Start of Block

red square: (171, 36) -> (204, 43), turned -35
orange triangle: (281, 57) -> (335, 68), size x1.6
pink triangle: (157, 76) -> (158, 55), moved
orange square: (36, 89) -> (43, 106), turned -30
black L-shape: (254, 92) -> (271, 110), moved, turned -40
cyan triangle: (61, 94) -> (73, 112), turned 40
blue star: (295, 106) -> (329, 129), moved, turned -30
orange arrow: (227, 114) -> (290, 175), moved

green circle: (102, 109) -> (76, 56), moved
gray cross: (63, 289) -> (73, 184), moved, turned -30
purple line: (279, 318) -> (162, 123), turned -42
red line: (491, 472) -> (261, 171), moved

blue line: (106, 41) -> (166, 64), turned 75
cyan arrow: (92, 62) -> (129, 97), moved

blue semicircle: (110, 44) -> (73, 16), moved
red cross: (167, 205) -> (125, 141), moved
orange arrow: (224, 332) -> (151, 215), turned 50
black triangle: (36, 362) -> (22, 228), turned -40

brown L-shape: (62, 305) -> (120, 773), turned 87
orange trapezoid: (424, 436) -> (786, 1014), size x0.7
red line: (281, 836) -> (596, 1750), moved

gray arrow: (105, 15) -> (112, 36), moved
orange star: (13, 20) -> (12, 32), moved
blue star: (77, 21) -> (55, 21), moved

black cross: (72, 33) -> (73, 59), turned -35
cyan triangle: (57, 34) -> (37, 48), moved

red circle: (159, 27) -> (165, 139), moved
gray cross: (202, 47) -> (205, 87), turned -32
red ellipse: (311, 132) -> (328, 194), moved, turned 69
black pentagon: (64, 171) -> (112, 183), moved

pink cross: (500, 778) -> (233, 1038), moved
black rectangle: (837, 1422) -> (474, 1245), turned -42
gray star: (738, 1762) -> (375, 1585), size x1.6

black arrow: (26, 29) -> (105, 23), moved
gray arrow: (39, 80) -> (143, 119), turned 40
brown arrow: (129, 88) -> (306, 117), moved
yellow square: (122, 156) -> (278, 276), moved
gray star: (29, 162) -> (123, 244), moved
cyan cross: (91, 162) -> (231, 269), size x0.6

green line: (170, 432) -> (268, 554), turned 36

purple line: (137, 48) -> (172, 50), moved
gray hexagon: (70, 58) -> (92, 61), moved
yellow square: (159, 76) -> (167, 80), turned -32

End of Block

Copy, exactly as written, the lines above, beginning with the one that contains "brown arrow: (129, 88) -> (306, 117), moved" and ending with the last.

brown arrow: (129, 88) -> (306, 117), moved
yellow square: (122, 156) -> (278, 276), moved
gray star: (29, 162) -> (123, 244), moved
cyan cross: (91, 162) -> (231, 269), size x0.6

green line: (170, 432) -> (268, 554), turned 36

purple line: (137, 48) -> (172, 50), moved
gray hexagon: (70, 58) -> (92, 61), moved
yellow square: (159, 76) -> (167, 80), turned -32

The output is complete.